### DIRECTIVE
Although the entries contain pictures, your copy should hold only their exact text.

### PROVIDED DATA
□ □ □ □ □

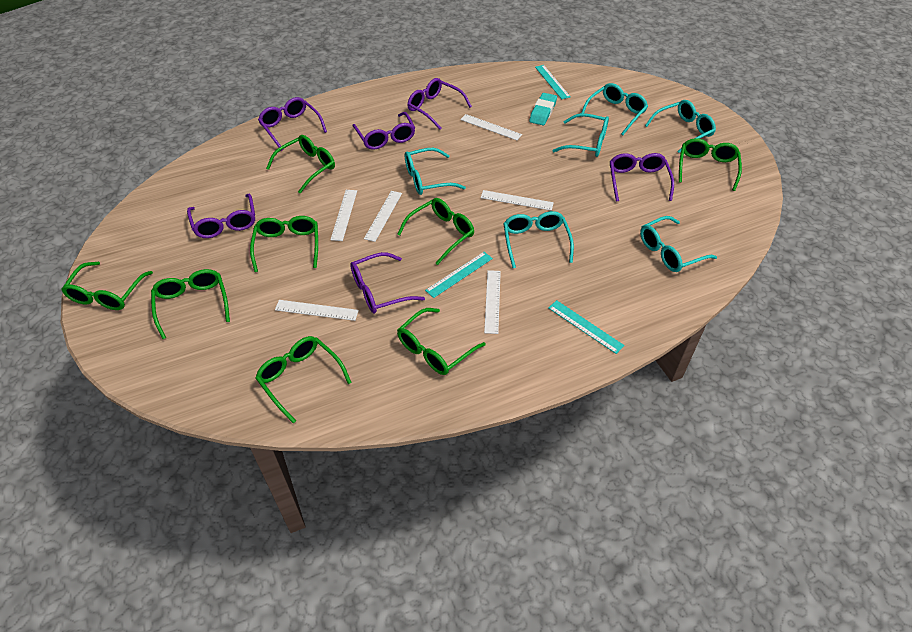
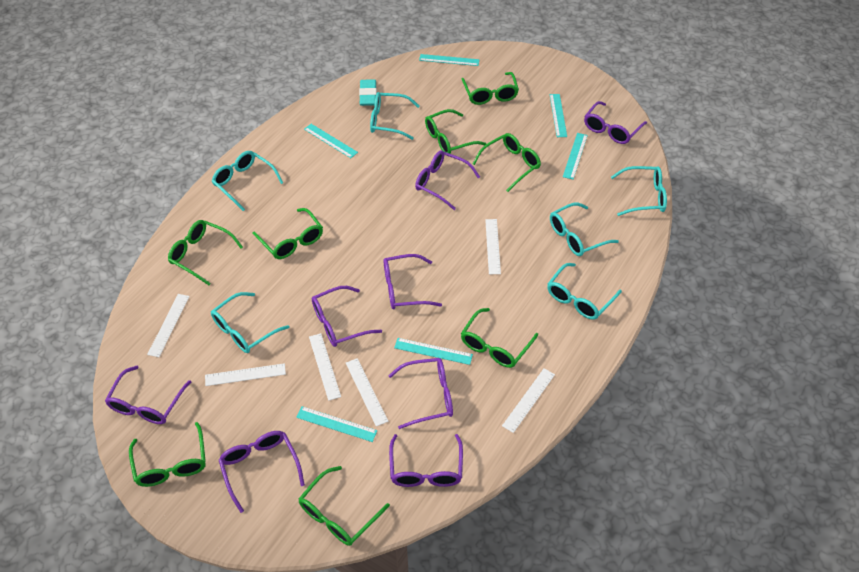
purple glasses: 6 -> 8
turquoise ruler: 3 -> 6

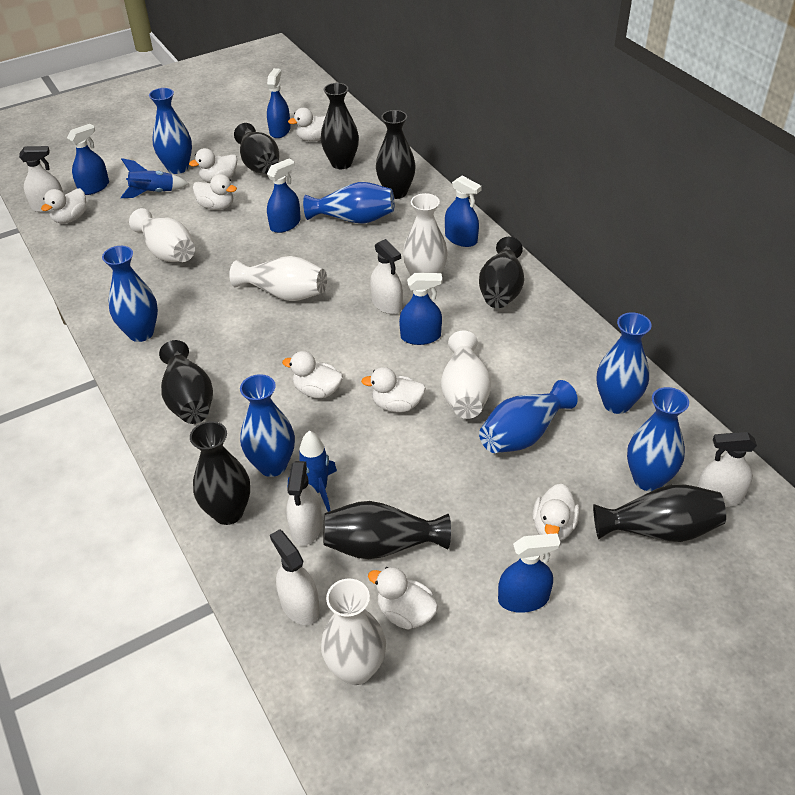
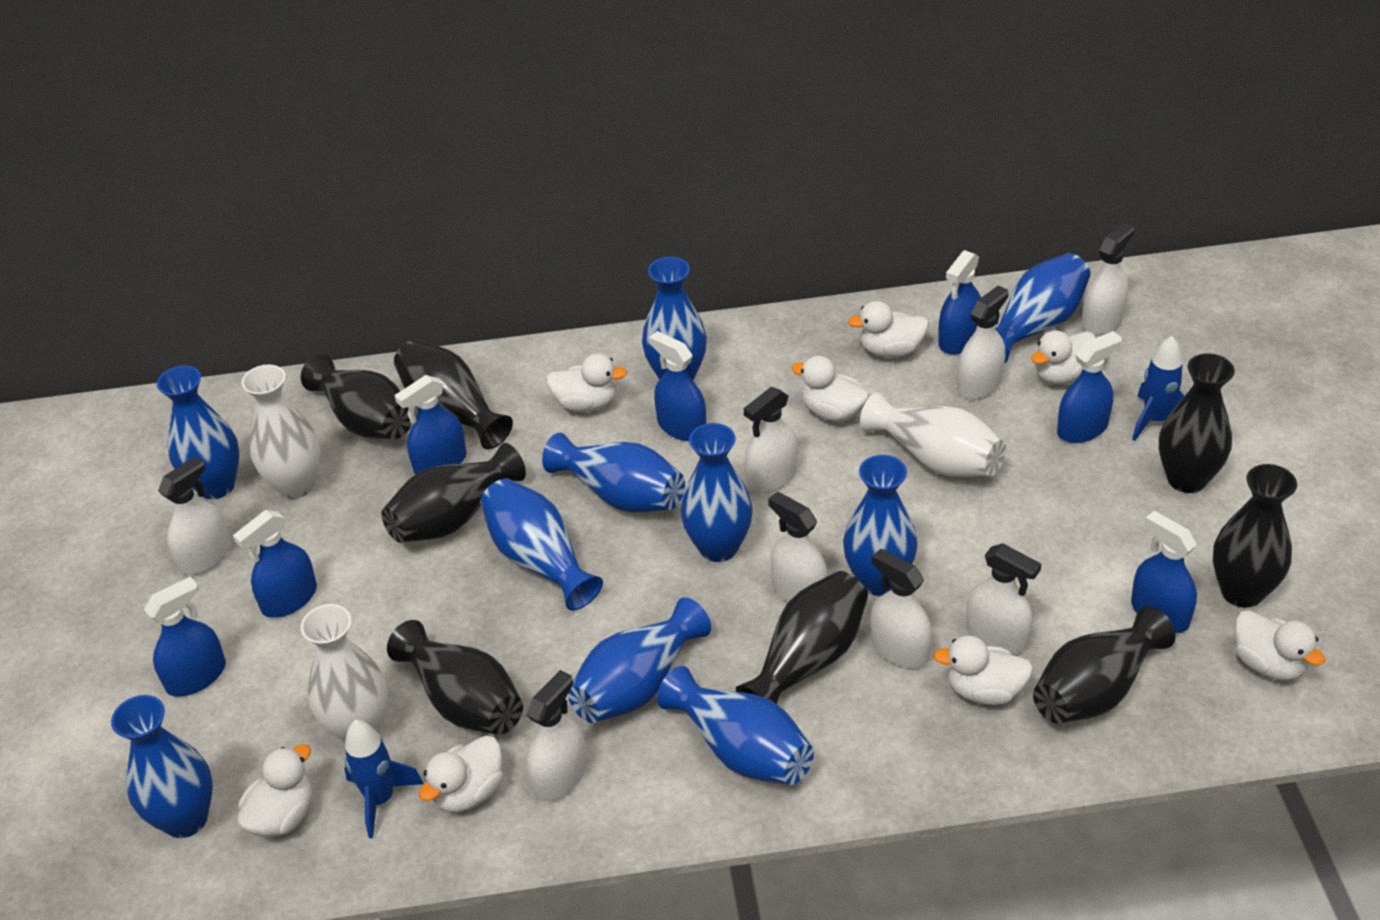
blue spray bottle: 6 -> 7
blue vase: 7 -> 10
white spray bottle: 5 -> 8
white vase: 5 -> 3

□ □ □ □ □

### EXERCISE OUTPUT
purple glasses: 6 -> 8
turquoise ruler: 3 -> 6

blue spray bottle: 6 -> 7
blue vase: 7 -> 10
white spray bottle: 5 -> 8
white vase: 5 -> 3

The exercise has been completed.